* **RECORDS SUPPLIED**:
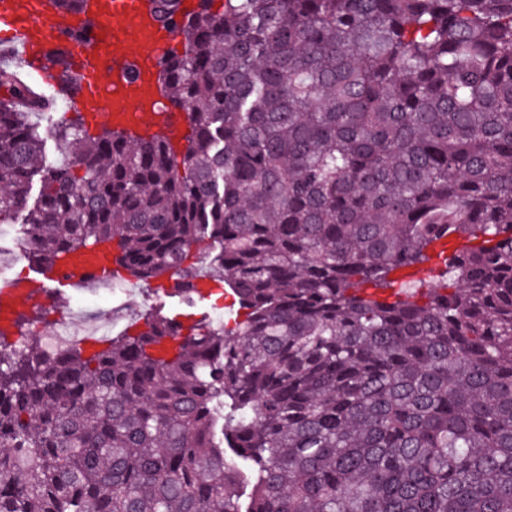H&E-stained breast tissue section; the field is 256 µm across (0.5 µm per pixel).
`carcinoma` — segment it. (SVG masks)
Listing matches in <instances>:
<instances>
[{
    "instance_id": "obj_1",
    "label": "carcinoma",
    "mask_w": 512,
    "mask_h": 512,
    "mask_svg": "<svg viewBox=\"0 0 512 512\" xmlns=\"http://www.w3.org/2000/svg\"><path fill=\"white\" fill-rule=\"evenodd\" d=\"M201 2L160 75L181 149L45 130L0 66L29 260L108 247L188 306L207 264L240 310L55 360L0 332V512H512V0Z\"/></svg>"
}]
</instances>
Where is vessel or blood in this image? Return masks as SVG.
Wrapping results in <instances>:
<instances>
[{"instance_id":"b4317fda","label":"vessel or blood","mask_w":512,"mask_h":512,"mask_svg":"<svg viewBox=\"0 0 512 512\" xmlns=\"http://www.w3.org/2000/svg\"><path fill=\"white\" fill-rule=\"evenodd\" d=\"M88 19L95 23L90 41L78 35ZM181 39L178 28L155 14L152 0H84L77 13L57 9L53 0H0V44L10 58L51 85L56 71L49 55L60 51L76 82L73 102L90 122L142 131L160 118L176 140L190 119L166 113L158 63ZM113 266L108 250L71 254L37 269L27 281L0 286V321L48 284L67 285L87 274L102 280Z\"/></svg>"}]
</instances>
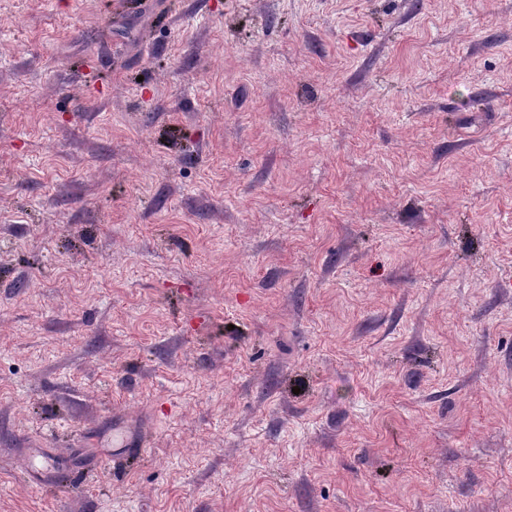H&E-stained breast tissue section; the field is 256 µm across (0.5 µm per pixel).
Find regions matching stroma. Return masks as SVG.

* **THE TASK**:
Return every line of the records exactly as given, pictures excluded.

* **RIGHT ANSWER**:
H&E-stained breast tissue section; the field is 256 µm across (0.5 µm per pixel).
`carcinoma` — segment it. (SVG masks)
Listing matches in <instances>:
<instances>
[{
    "instance_id": "obj_1",
    "label": "carcinoma",
    "mask_w": 512,
    "mask_h": 512,
    "mask_svg": "<svg viewBox=\"0 0 512 512\" xmlns=\"http://www.w3.org/2000/svg\"><path fill=\"white\" fill-rule=\"evenodd\" d=\"M201 2L160 75L181 149L45 130L0 66L29 260L108 247L188 306L207 264L240 310L55 360L0 332V512H512V0Z\"/></svg>"
}]
</instances>
Where is vessel or blood in this image? Return masks as SVG.
Wrapping results in <instances>:
<instances>
[{"instance_id":"b4317fda","label":"vessel or blood","mask_w":512,"mask_h":512,"mask_svg":"<svg viewBox=\"0 0 512 512\" xmlns=\"http://www.w3.org/2000/svg\"><path fill=\"white\" fill-rule=\"evenodd\" d=\"M88 19L95 23L90 41L78 35ZM181 39L178 28L155 14L152 0H84L77 13L57 9L53 0H0V44L10 58L51 85L56 71L49 55L60 51L76 82L73 102L90 122L142 131L160 118L176 140L190 119L166 113L158 63ZM113 266L108 250L71 254L37 269L27 281L0 286V321L48 284L67 285L87 274L102 280Z\"/></svg>"}]
</instances>
H&E-stained breast tissue section; the field is 256 µm across (0.5 µm per pixel).
Find regions matching stroma. Return masks as SVG.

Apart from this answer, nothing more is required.